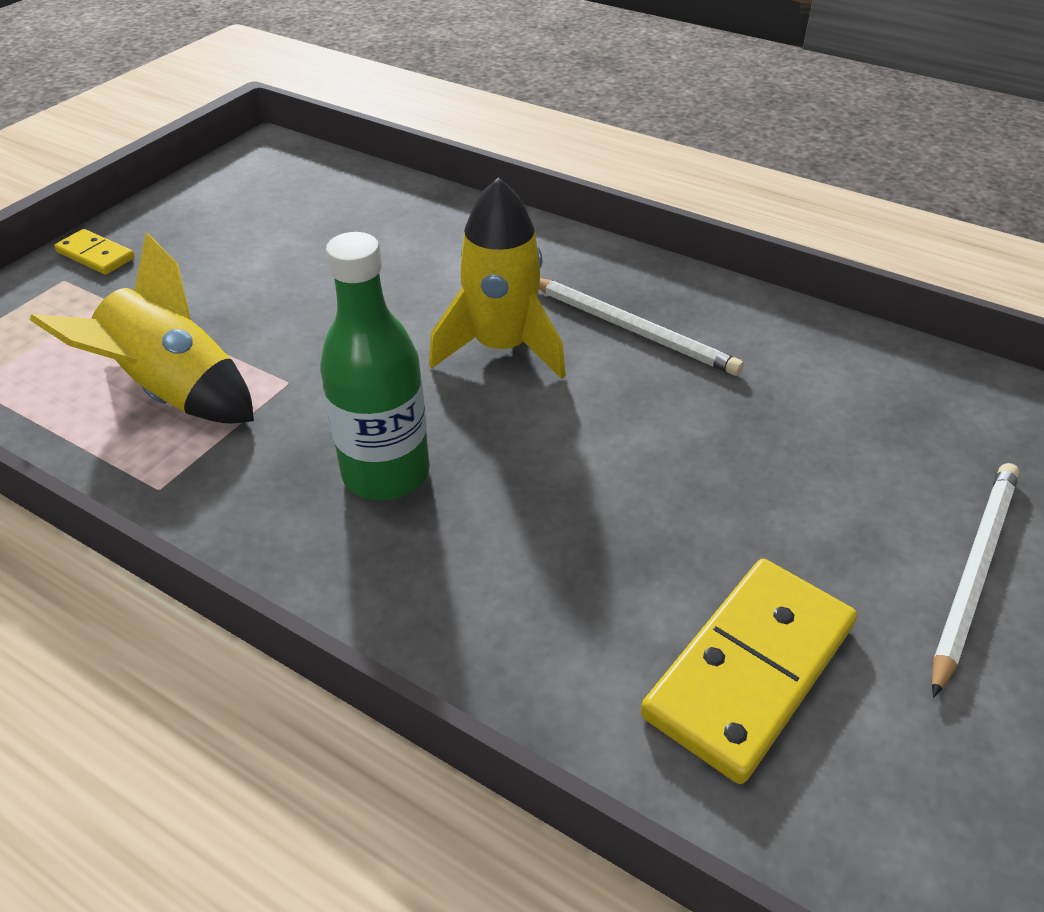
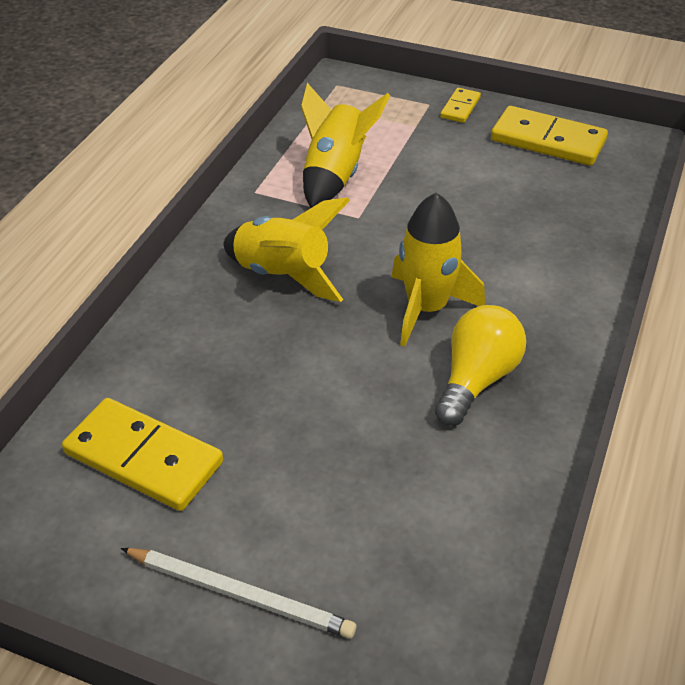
camera: 80 degrees right, 0 degrees up
(221, 204) = (548, 140): none -> yellow domino
(386, 473) = (283, 275): green bottle -> yellow rocket
(632, 329) = (476, 379): white pencil -> yellow light bulb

WHAT THIS TASK INVOLVES => Look through the data above. Find each line with the string "yellow" and copy it.

RESPONSE AREA =>
(221, 204) = (548, 140): none -> yellow domino
(386, 473) = (283, 275): green bottle -> yellow rocket
(632, 329) = (476, 379): white pencil -> yellow light bulb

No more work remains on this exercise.